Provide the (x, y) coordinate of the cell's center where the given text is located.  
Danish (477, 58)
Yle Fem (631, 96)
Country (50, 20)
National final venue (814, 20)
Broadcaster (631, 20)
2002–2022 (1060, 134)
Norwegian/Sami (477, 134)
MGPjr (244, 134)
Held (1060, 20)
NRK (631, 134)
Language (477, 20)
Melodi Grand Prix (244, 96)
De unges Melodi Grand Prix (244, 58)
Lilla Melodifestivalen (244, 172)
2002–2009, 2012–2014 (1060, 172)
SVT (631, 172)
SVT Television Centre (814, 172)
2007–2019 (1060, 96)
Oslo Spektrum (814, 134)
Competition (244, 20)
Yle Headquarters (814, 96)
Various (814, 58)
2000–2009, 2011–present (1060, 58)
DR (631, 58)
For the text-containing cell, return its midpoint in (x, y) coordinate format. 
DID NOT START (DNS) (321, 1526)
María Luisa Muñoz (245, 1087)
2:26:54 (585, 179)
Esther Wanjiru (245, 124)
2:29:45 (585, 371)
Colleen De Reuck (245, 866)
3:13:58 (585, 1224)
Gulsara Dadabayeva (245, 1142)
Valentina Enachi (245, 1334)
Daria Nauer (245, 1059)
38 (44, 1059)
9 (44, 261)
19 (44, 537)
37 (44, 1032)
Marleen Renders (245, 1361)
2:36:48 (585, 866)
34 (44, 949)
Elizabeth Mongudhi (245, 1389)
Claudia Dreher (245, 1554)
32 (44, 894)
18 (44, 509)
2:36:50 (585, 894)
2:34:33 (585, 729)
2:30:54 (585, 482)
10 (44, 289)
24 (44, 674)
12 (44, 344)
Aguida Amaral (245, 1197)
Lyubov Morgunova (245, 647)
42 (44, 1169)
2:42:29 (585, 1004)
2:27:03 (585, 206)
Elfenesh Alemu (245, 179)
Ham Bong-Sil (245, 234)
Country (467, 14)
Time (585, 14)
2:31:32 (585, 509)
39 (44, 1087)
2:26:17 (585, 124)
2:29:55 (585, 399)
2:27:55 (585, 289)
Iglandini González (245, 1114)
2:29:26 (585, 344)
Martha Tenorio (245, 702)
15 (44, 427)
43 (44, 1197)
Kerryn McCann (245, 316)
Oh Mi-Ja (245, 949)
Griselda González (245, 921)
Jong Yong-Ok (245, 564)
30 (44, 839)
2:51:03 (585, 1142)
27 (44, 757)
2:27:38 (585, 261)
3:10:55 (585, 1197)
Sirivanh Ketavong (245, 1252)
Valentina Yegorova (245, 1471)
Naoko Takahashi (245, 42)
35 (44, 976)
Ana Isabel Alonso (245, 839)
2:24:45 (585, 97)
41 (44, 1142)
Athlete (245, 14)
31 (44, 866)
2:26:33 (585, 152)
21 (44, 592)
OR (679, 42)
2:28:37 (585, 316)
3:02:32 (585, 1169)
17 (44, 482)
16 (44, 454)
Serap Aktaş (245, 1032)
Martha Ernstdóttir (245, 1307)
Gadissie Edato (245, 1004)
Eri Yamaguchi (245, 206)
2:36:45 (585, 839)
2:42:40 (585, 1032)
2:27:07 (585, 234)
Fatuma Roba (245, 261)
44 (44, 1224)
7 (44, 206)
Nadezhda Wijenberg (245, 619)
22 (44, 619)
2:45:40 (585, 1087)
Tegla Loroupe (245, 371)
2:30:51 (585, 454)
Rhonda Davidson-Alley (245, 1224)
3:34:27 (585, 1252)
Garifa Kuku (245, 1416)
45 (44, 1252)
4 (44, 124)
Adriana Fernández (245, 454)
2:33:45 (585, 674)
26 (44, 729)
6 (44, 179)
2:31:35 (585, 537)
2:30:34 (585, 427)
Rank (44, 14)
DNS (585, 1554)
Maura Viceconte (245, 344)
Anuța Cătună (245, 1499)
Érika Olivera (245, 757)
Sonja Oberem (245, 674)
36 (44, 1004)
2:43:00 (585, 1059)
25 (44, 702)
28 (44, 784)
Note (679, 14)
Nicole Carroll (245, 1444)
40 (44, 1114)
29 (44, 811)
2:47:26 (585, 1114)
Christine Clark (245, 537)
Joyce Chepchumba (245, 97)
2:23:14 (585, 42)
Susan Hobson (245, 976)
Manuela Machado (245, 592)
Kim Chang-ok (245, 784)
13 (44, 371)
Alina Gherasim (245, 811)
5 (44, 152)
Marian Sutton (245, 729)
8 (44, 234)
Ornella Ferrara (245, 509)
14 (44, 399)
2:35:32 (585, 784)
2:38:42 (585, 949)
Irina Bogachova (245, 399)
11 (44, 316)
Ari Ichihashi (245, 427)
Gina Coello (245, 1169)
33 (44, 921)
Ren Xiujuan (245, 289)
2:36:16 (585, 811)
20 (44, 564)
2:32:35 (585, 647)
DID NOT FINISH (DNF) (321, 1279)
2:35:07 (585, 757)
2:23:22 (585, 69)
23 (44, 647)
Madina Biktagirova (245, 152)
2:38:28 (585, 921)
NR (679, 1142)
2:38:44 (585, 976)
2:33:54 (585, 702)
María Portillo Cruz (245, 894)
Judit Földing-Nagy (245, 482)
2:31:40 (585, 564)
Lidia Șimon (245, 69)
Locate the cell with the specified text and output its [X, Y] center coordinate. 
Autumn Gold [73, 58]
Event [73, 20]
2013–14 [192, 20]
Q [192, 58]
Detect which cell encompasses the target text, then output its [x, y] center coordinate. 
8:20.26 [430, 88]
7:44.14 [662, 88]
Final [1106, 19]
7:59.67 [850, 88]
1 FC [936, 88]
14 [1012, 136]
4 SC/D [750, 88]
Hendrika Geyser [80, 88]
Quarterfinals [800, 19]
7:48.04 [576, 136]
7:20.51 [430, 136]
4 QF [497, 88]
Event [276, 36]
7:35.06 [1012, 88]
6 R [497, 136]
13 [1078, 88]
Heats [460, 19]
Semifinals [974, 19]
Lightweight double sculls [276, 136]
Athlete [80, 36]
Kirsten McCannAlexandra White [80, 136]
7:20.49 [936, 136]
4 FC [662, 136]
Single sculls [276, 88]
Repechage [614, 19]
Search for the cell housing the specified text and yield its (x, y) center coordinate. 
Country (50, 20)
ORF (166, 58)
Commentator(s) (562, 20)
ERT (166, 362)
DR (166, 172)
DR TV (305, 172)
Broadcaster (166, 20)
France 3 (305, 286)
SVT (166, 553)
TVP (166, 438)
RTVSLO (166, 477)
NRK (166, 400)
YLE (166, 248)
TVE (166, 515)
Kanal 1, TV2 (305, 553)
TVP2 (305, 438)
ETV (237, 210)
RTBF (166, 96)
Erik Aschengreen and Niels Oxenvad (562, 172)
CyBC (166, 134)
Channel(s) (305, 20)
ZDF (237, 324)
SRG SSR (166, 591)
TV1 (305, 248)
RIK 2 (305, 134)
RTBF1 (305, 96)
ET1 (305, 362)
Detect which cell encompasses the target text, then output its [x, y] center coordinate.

▸ **À FAIRE**
Extrayez toutes les lignes ci-dessus et recopiez-les sans y changer quoi que ce soit.

▸ **RÉSULTAT OBTENU**
Provide the (x, y) coordinate of the cell's center where the given text is located.  
Danish (477, 58)
Yle Fem (631, 96)
Country (50, 20)
National final venue (814, 20)
Broadcaster (631, 20)
2002–2022 (1060, 134)
Norwegian/Sami (477, 134)
MGPjr (244, 134)
Held (1060, 20)
NRK (631, 134)
Language (477, 20)
Melodi Grand Prix (244, 96)
De unges Melodi Grand Prix (244, 58)
Lilla Melodifestivalen (244, 172)
2002–2009, 2012–2014 (1060, 172)
SVT (631, 172)
SVT Television Centre (814, 172)
2007–2019 (1060, 96)
Oslo Spektrum (814, 134)
Competition (244, 20)
Yle Headquarters (814, 96)
Various (814, 58)
2000–2009, 2011–present (1060, 58)
DR (631, 58)
For the text-containing cell, return its midpoint in (x, y) coordinate format. 
DID NOT START (DNS) (321, 1526)
María Luisa Muñoz (245, 1087)
2:26:54 (585, 179)
Esther Wanjiru (245, 124)
2:29:45 (585, 371)
Colleen De Reuck (245, 866)
3:13:58 (585, 1224)
Gulsara Dadabayeva (245, 1142)
Valentina Enachi (245, 1334)
Daria Nauer (245, 1059)
38 (44, 1059)
9 (44, 261)
19 (44, 537)
37 (44, 1032)
Marleen Renders (245, 1361)
2:36:48 (585, 866)
34 (44, 949)
Elizabeth Mongudhi (245, 1389)
Claudia Dreher (245, 1554)
32 (44, 894)
18 (44, 509)
2:36:50 (585, 894)
2:34:33 (585, 729)
2:30:54 (585, 482)
10 (44, 289)
24 (44, 674)
12 (44, 344)
Aguida Amaral (245, 1197)
Lyubov Morgunova (245, 647)
42 (44, 1169)
2:42:29 (585, 1004)
2:27:03 (585, 206)
Elfenesh Alemu (245, 179)
Ham Bong-Sil (245, 234)
Country (467, 14)
Time (585, 14)
2:31:32 (585, 509)
39 (44, 1087)
2:26:17 (585, 124)
2:29:55 (585, 399)
2:27:55 (585, 289)
Iglandini González (245, 1114)
2:29:26 (585, 344)
Martha Tenorio (245, 702)
15 (44, 427)
43 (44, 1197)
Kerryn McCann (245, 316)
Oh Mi-Ja (245, 949)
Griselda González (245, 921)
Jong Yong-Ok (245, 564)
30 (44, 839)
2:51:03 (585, 1142)
27 (44, 757)
2:27:38 (585, 261)
3:10:55 (585, 1197)
Sirivanh Ketavong (245, 1252)
Valentina Yegorova (245, 1471)
Naoko Takahashi (245, 42)
35 (44, 976)
Ana Isabel Alonso (245, 839)
2:24:45 (585, 97)
41 (44, 1142)
Athlete (245, 14)
31 (44, 866)
2:26:33 (585, 152)
21 (44, 592)
OR (679, 42)
2:28:37 (585, 316)
3:02:32 (585, 1169)
17 (44, 482)
16 (44, 454)
Serap Aktaş (245, 1032)
Martha Ernstdóttir (245, 1307)
Gadissie Edato (245, 1004)
Eri Yamaguchi (245, 206)
2:36:45 (585, 839)
2:42:40 (585, 1032)
2:27:07 (585, 234)
Fatuma Roba (245, 261)
44 (44, 1224)
7 (44, 206)
Nadezhda Wijenberg (245, 619)
22 (44, 619)
2:45:40 (585, 1087)
Tegla Loroupe (245, 371)
2:30:51 (585, 454)
Rhonda Davidson-Alley (245, 1224)
3:34:27 (585, 1252)
Garifa Kuku (245, 1416)
45 (44, 1252)
4 (44, 124)
Adriana Fernández (245, 454)
2:33:45 (585, 674)
26 (44, 729)
6 (44, 179)
2:31:35 (585, 537)
2:30:34 (585, 427)
Rank (44, 14)
DNS (585, 1554)
Maura Viceconte (245, 344)
Anuța Cătună (245, 1499)
Érika Olivera (245, 757)
Sonja Oberem (245, 674)
36 (44, 1004)
2:43:00 (585, 1059)
25 (44, 702)
28 (44, 784)
Note (679, 14)
Nicole Carroll (245, 1444)
40 (44, 1114)
29 (44, 811)
2:47:26 (585, 1114)
Christine Clark (245, 537)
Joyce Chepchumba (245, 97)
2:23:14 (585, 42)
Susan Hobson (245, 976)
Manuela Machado (245, 592)
Kim Chang-ok (245, 784)
13 (44, 371)
Alina Gherasim (245, 811)
5 (44, 152)
Marian Sutton (245, 729)
8 (44, 234)
Ornella Ferrara (245, 509)
14 (44, 399)
2:35:32 (585, 784)
2:38:42 (585, 949)
Irina Bogachova (245, 399)
11 (44, 316)
Ari Ichihashi (245, 427)
Gina Coello (245, 1169)
33 (44, 921)
Ren Xiujuan (245, 289)
2:36:16 (585, 811)
20 (44, 564)
2:32:35 (585, 647)
DID NOT FINISH (DNF) (321, 1279)
2:35:07 (585, 757)
2:23:22 (585, 69)
23 (44, 647)
Madina Biktagirova (245, 152)
2:38:28 (585, 921)
NR (679, 1142)
2:38:44 (585, 976)
2:33:54 (585, 702)
María Portillo Cruz (245, 894)
Judit Földing-Nagy (245, 482)
2:31:40 (585, 564)
Lidia Șimon (245, 69)
Locate the cell with the specified text and output its [X, Y] center coordinate. 
Autumn Gold [73, 58]
Event [73, 20]
2013–14 [192, 20]
Q [192, 58]
Detect which cell encompasses the target text, then output its [x, y] center coordinate. 
8:20.26 [430, 88]
7:44.14 [662, 88]
Final [1106, 19]
7:59.67 [850, 88]
1 FC [936, 88]
14 [1012, 136]
4 SC/D [750, 88]
Hendrika Geyser [80, 88]
Quarterfinals [800, 19]
7:48.04 [576, 136]
7:20.51 [430, 136]
4 QF [497, 88]
Event [276, 36]
7:35.06 [1012, 88]
6 R [497, 136]
13 [1078, 88]
Heats [460, 19]
Semifinals [974, 19]
Lightweight double sculls [276, 136]
Athlete [80, 36]
Kirsten McCannAlexandra White [80, 136]
7:20.49 [936, 136]
4 FC [662, 136]
Single sculls [276, 88]
Repechage [614, 19]
Search for the cell housing the specified text and yield its (x, y) center coordinate. 
Country (50, 20)
ORF (166, 58)
Commentator(s) (562, 20)
ERT (166, 362)
DR (166, 172)
DR TV (305, 172)
Broadcaster (166, 20)
France 3 (305, 286)
SVT (166, 553)
TVP (166, 438)
RTVSLO (166, 477)
NRK (166, 400)
YLE (166, 248)
TVE (166, 515)
Kanal 1, TV2 (305, 553)
TVP2 (305, 438)
ETV (237, 210)
RTBF (166, 96)
Erik Aschengreen and Niels Oxenvad (562, 172)
CyBC (166, 134)
Channel(s) (305, 20)
ZDF (237, 324)
SRG SSR (166, 591)
TV1 (305, 248)
RIK 2 (305, 134)
RTBF1 (305, 96)
ET1 (305, 362)
Detect which cell encompasses the target text, then output its [x, y] center coordinate.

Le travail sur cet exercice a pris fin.